Information given
========

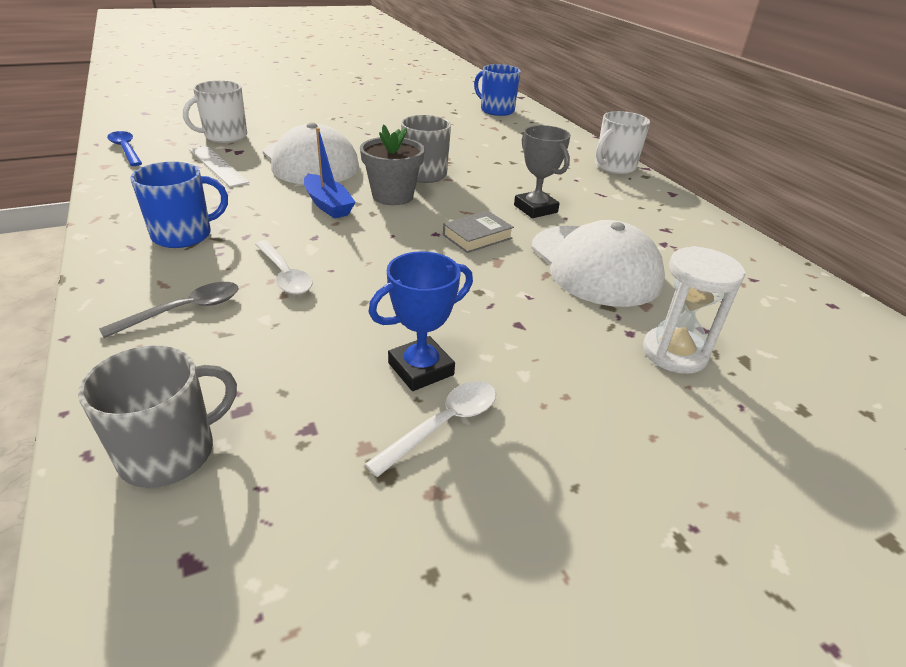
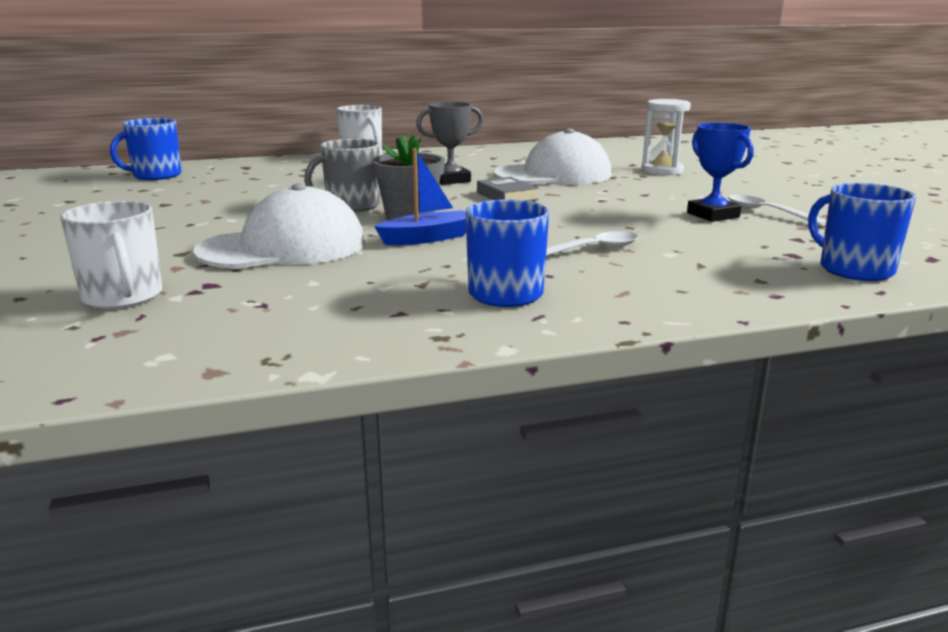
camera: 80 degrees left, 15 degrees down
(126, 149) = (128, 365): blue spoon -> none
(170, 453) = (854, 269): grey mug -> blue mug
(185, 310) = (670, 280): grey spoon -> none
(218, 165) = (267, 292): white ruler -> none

========

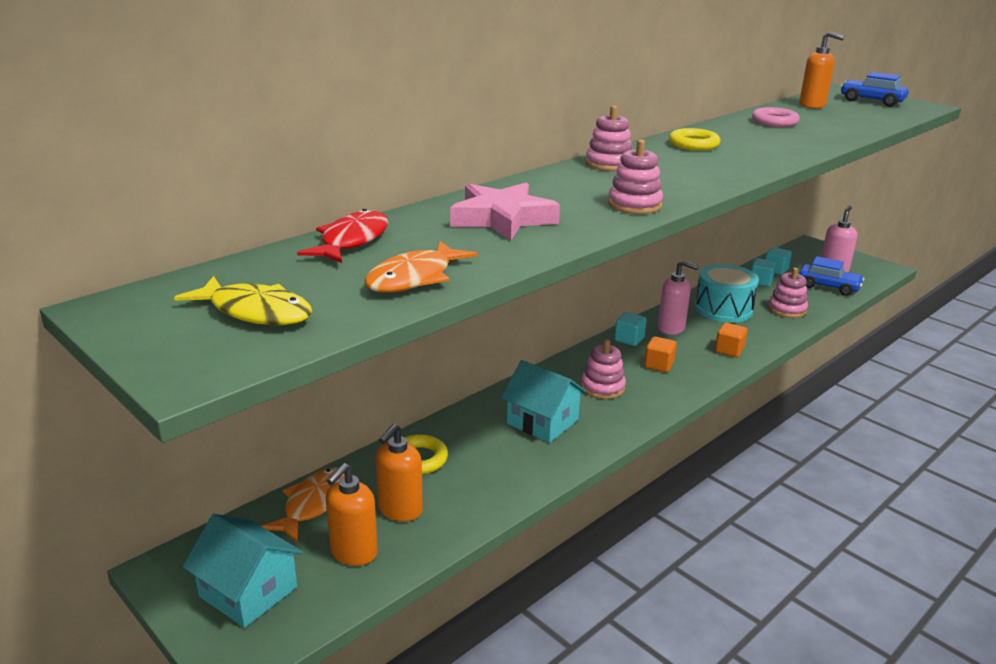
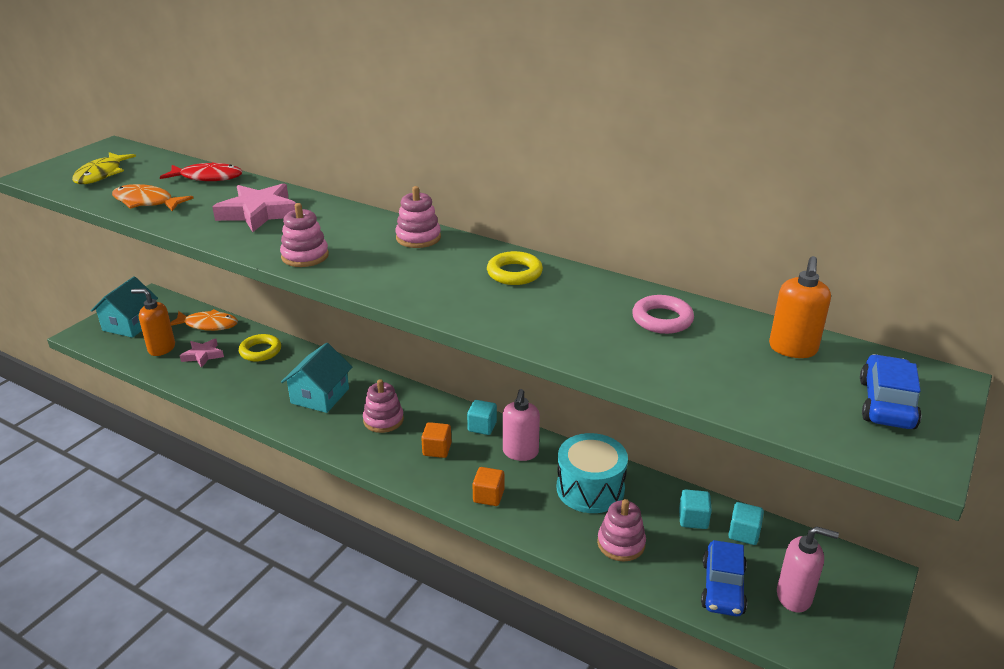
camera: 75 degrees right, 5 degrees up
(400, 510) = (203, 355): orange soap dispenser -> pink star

========

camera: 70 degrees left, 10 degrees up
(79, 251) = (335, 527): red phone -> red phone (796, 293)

========

Activity
What are the lines, exactly as written above, from the line with "camera: 80 degrees left, 15 degrees down" to the line with "(218, 165) = (267, 292): white ruler -> none", both included? Output only those.

Answer to this problem
camera: 80 degrees left, 15 degrees down
(126, 149) = (128, 365): blue spoon -> none
(170, 453) = (854, 269): grey mug -> blue mug
(185, 310) = (670, 280): grey spoon -> none
(218, 165) = (267, 292): white ruler -> none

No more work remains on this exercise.